> **Exercise instructions**
Leave the pictures aside and give back every entry below word for word.

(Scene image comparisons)
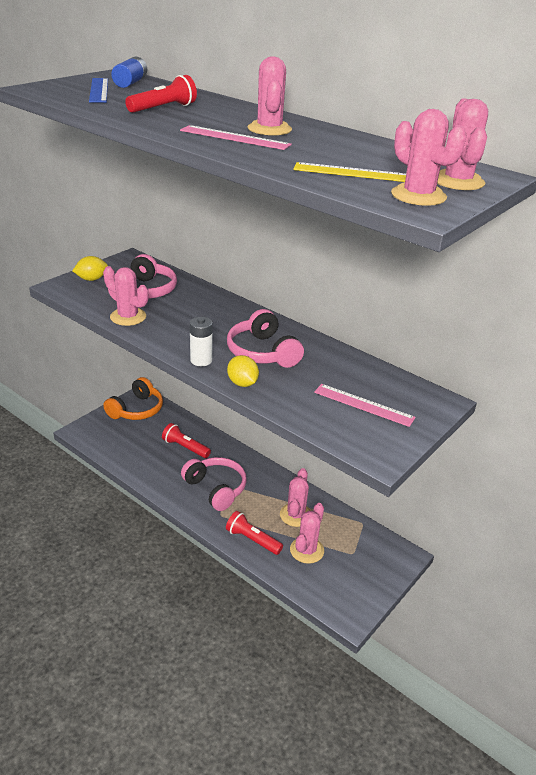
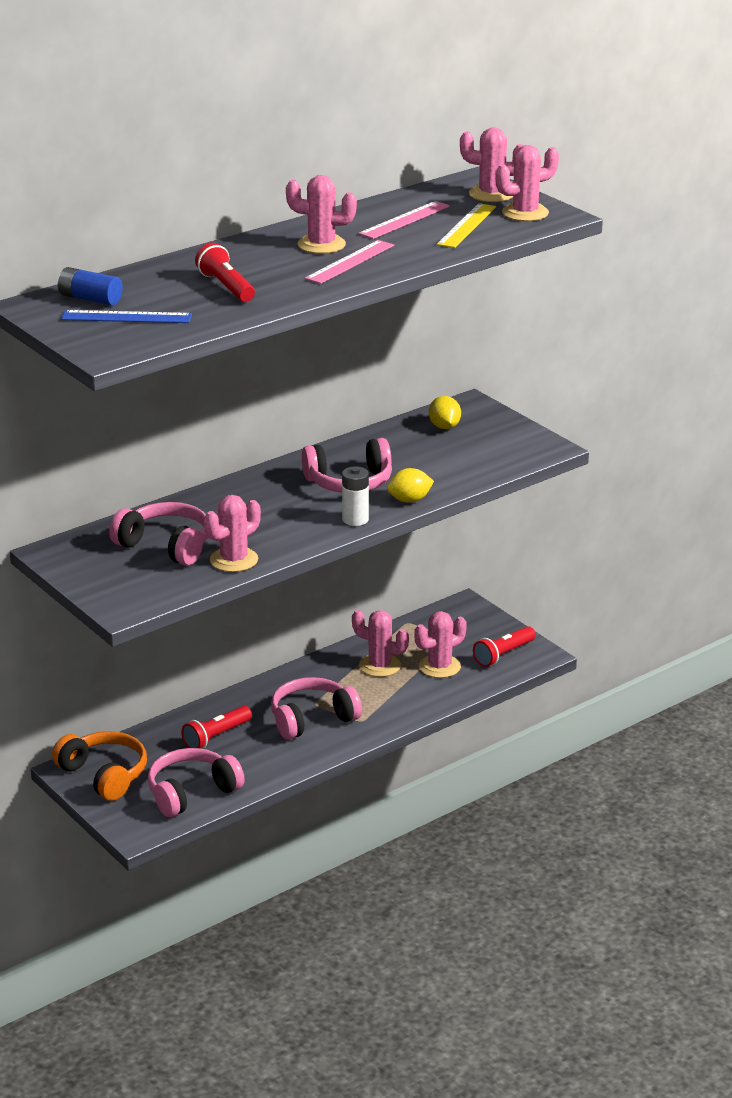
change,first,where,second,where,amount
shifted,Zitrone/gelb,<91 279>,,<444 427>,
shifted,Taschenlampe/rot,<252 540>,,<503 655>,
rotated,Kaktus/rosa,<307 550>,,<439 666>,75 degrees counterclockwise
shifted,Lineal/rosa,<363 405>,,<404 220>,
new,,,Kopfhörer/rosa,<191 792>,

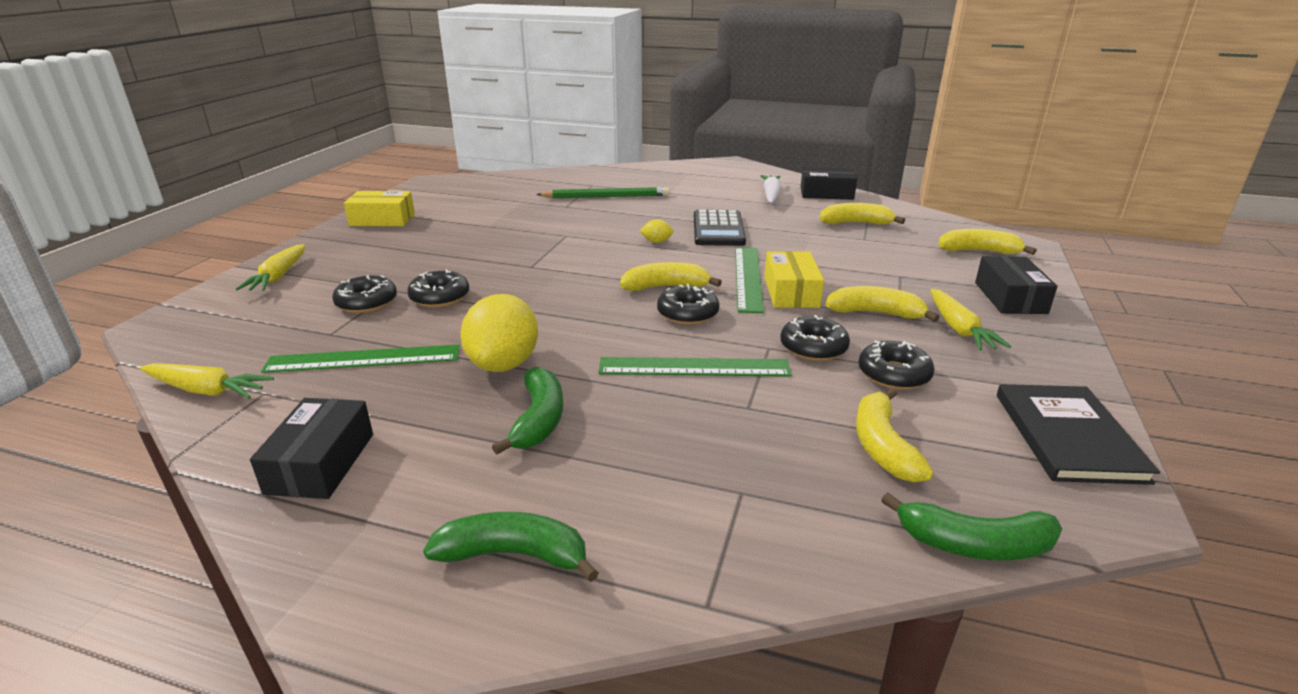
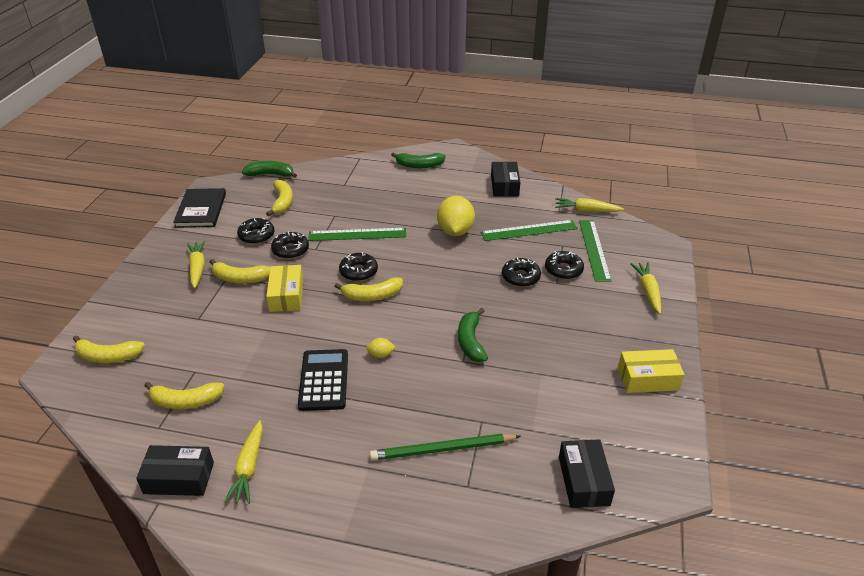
change,first,where,second,where,amount
shifted,Banane/grün,<539 420>,,<470 341>,
shifted,Lineal/grün,<748 278>,,<594 249>,
repainted,Karotte/weiß,<771 195>,Karotte/gelb,<249 467>,
shifted,Schachtel/schwarz,<1010 298>,,<583 480>,

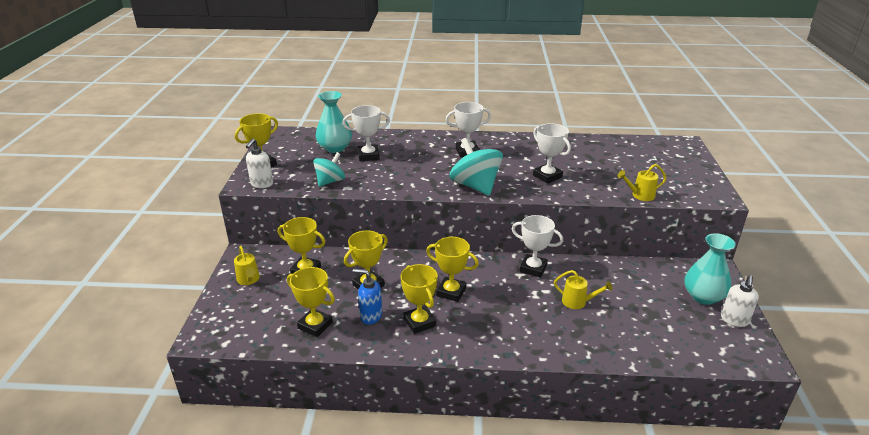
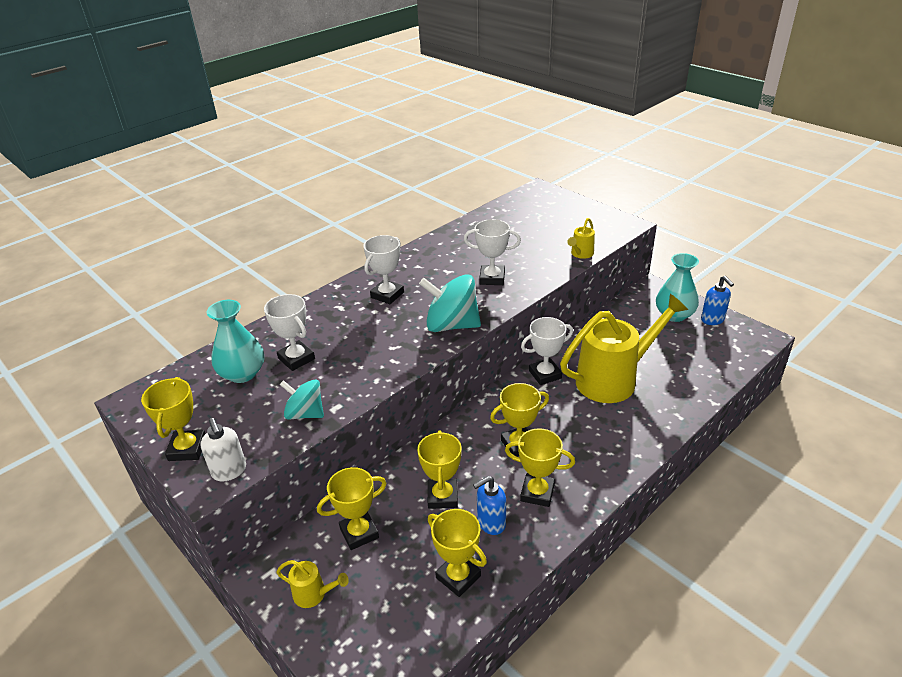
change,first,where,second,where,amount
rotated,Pokal/gelb,<315 325>,,<458 577>,60 degrees clockwise
rotated,Kreisel/türkis,<330 181>,,<305 413>,60 degrees counterclockwise
rotated,Pokal/weiß,<368 156>,,<296 359>,75 degrees counterclockwise
scaled,Gießkanne/gelb,<578 302>,,<614 379>,x2.37
repainted,Seifenspender/weiß,<734 320>,Seifenspender/blau,<712 320>,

> **Answer section**
change,first,where,second,where,amount
shifted,Zitrone/gelb,<91 279>,,<444 427>,
shifted,Taschenlampe/rot,<252 540>,,<503 655>,
rotated,Kaktus/rosa,<307 550>,,<439 666>,75 degrees counterclockwise
shifted,Lineal/rosa,<363 405>,,<404 220>,
new,,,Kopfhörer/rosa,<191 792>,

change,first,where,second,where,amount
shifted,Banane/grün,<539 420>,,<470 341>,
shifted,Lineal/grün,<748 278>,,<594 249>,
repainted,Karotte/weiß,<771 195>,Karotte/gelb,<249 467>,
shifted,Schachtel/schwarz,<1010 298>,,<583 480>,

change,first,where,second,where,amount
rotated,Pokal/gelb,<315 325>,,<458 577>,60 degrees clockwise
rotated,Kreisel/türkis,<330 181>,,<305 413>,60 degrees counterclockwise
rotated,Pokal/weiß,<368 156>,,<296 359>,75 degrees counterclockwise
scaled,Gießkanne/gelb,<578 302>,,<614 379>,x2.37
repainted,Seifenspender/weiß,<734 320>,Seifenspender/blau,<712 320>,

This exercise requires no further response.